Data records:
• • • •
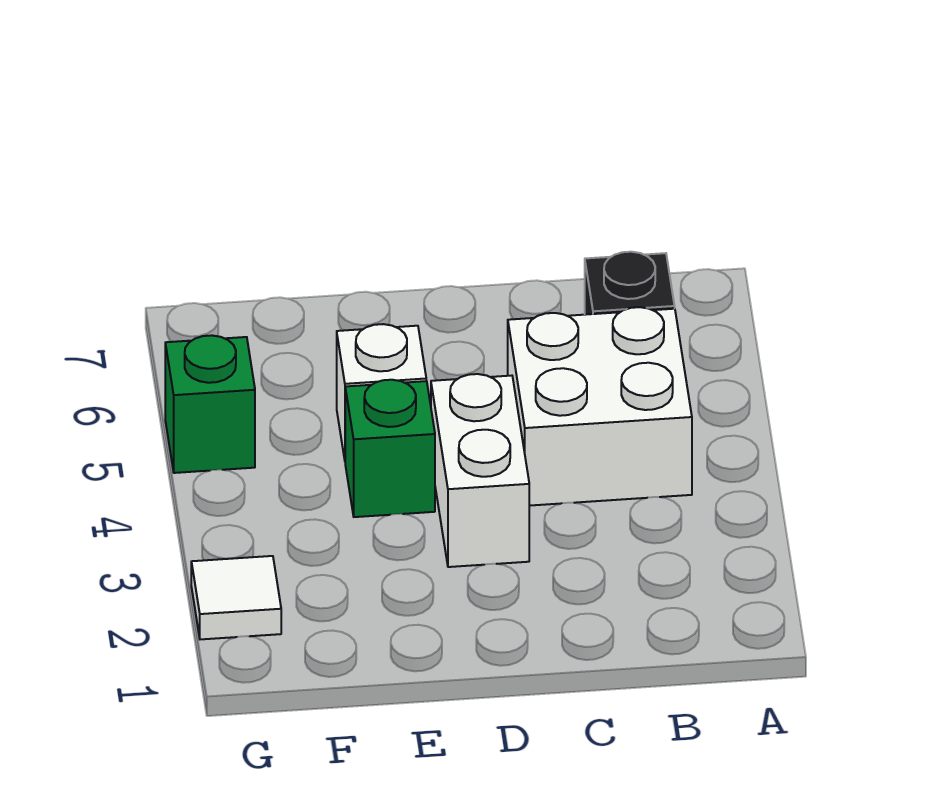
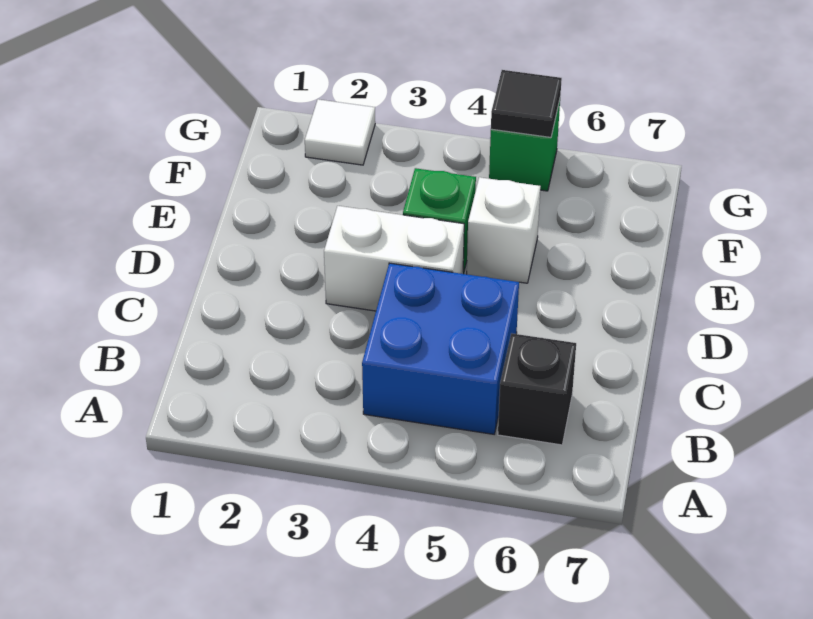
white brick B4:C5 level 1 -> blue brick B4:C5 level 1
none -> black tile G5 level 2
• • • •
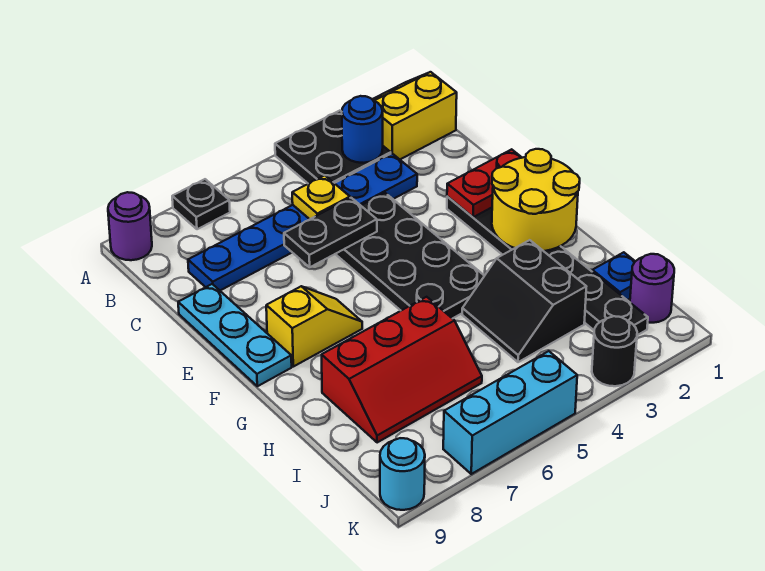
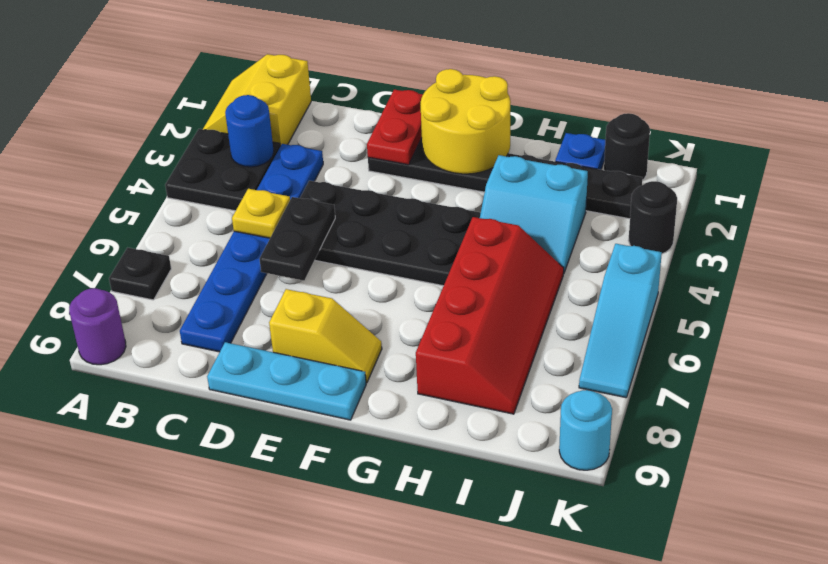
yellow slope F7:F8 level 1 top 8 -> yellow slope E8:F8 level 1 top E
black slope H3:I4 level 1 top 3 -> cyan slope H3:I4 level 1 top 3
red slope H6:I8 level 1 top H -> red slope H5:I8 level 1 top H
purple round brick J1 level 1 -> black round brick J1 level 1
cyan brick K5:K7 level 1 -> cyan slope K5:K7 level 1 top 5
• • • •
Task directions:
If a line in the listing holds the word "black", copy it out.

Exercise output:
none -> black tile G5 level 2
black slope H3:I4 level 1 top 3 -> cyan slope H3:I4 level 1 top 3
purple round brick J1 level 1 -> black round brick J1 level 1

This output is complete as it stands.